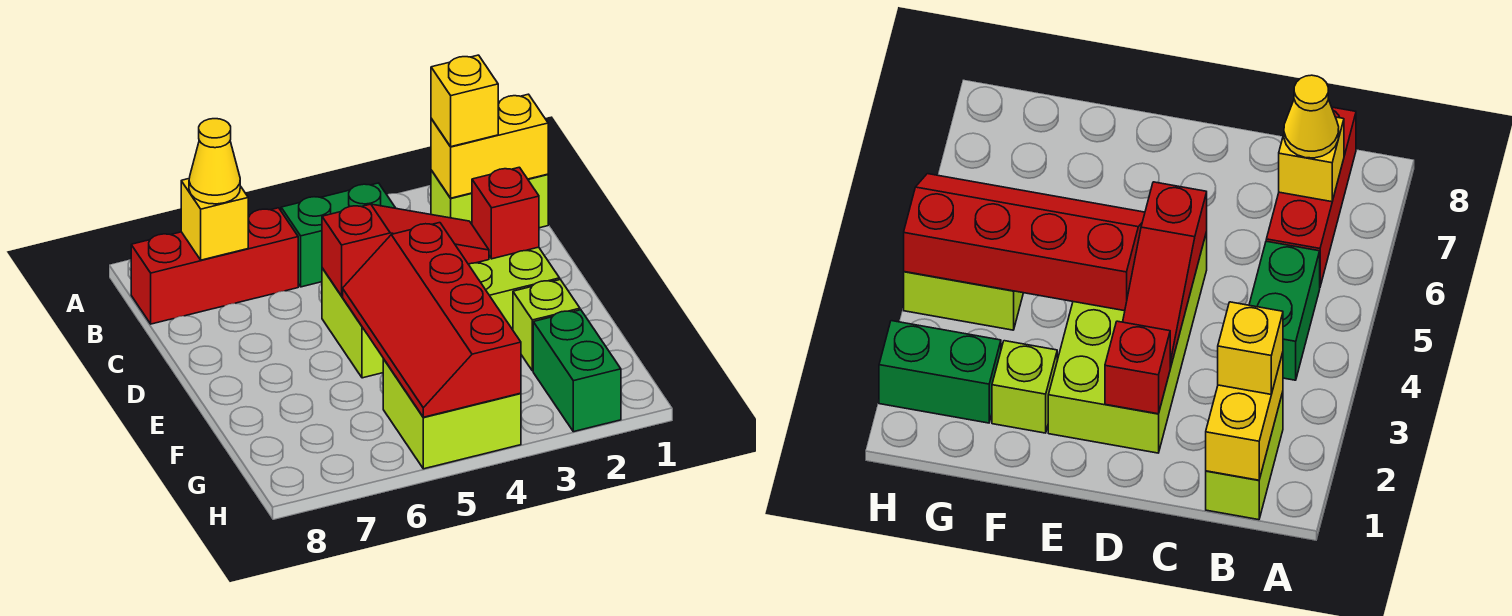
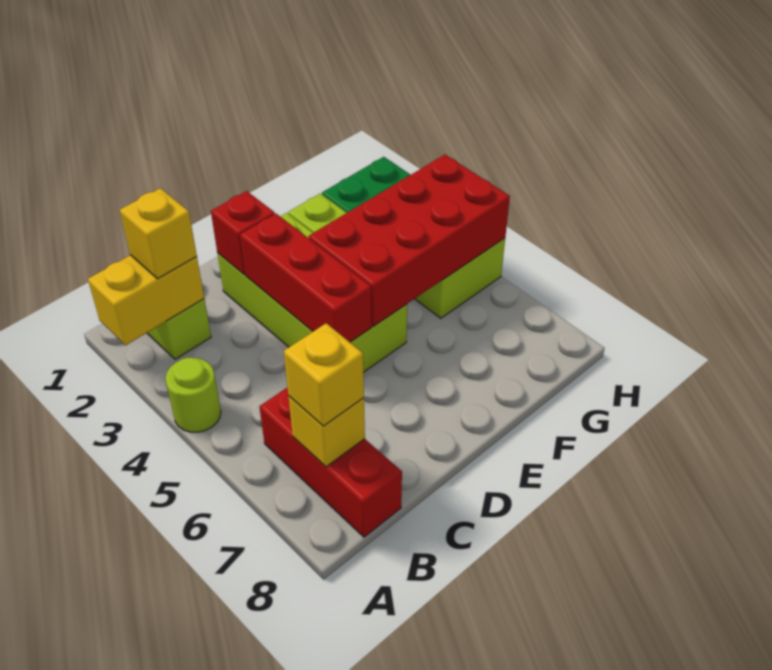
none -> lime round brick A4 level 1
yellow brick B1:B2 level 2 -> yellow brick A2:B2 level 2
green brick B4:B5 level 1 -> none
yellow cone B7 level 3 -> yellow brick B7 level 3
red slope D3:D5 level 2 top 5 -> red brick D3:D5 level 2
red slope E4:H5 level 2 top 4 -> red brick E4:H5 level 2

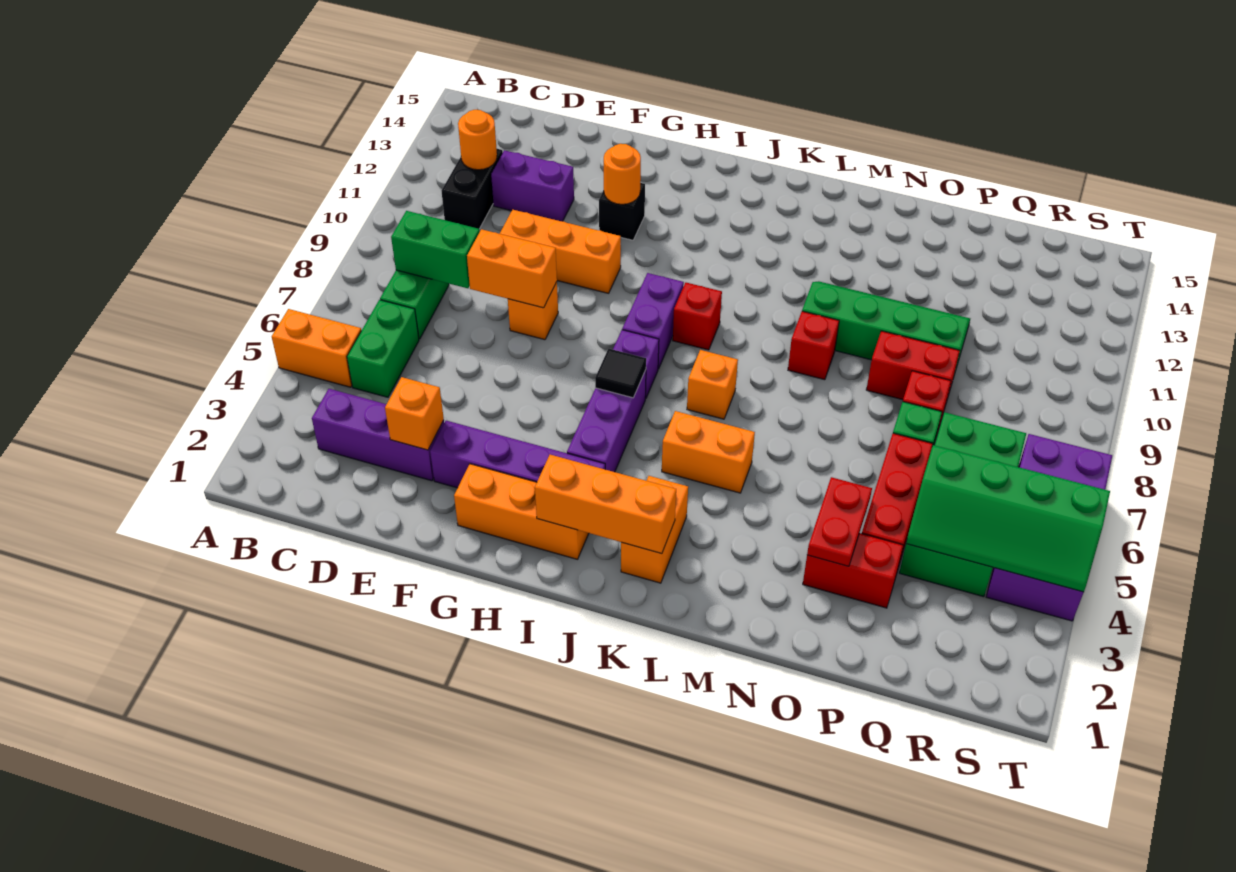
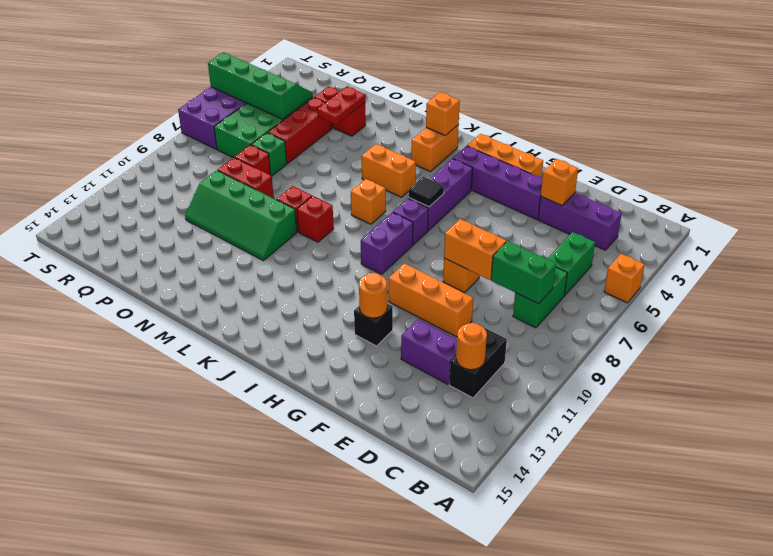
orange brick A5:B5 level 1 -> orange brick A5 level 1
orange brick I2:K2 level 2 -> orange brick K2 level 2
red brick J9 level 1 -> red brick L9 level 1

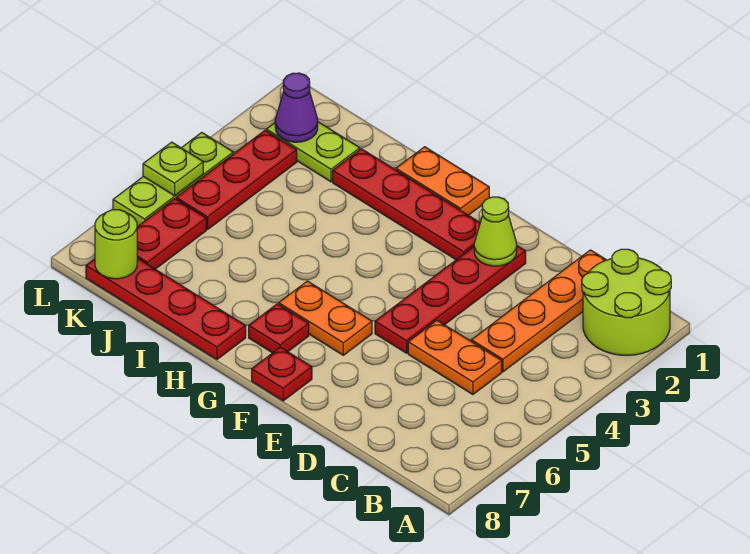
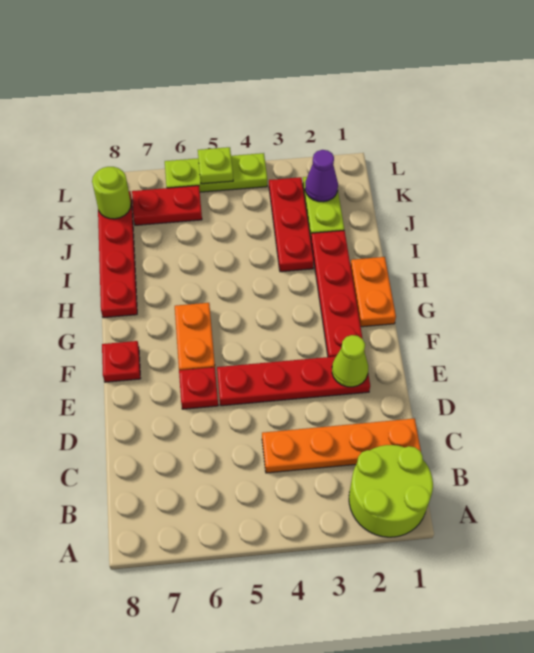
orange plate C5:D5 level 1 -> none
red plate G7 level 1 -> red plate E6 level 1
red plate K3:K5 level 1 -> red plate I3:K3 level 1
_ _ _ _
§ Required work: Your answer must be an exact copy of the lines from the one with "orange brick I2:K2" through the final line of the data, both included, without any pictures.

§ Expected output:
orange brick I2:K2 level 2 -> orange brick K2 level 2
red brick J9 level 1 -> red brick L9 level 1

orange plate C5:D5 level 1 -> none
red plate G7 level 1 -> red plate E6 level 1
red plate K3:K5 level 1 -> red plate I3:K3 level 1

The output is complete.